§ Assignment:
Output exactly the lines from the line with "PINK ROLLING PIN" through the end of the records below. Include nothing else.
++++++
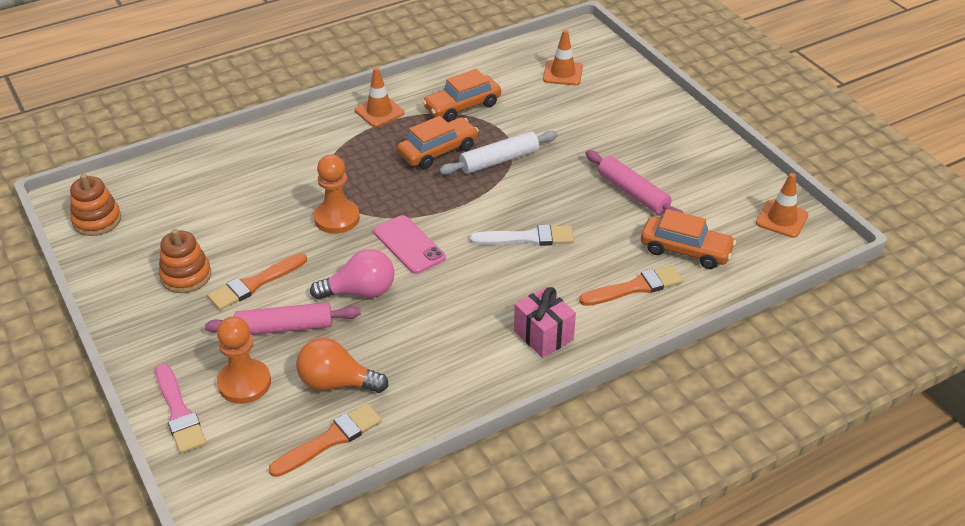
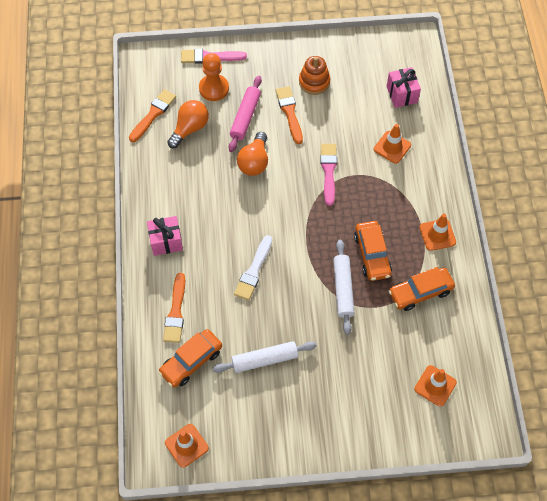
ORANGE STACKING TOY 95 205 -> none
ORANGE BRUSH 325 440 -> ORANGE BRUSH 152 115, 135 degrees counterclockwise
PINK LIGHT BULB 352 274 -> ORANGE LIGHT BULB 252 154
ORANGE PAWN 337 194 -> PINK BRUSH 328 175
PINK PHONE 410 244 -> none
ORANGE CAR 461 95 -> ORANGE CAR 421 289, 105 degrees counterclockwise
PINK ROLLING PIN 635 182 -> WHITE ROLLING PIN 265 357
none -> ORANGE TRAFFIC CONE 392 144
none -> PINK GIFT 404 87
++++++
§ Response:
PINK ROLLING PIN 635 182 -> WHITE ROLLING PIN 265 357
none -> ORANGE TRAFFIC CONE 392 144
none -> PINK GIFT 404 87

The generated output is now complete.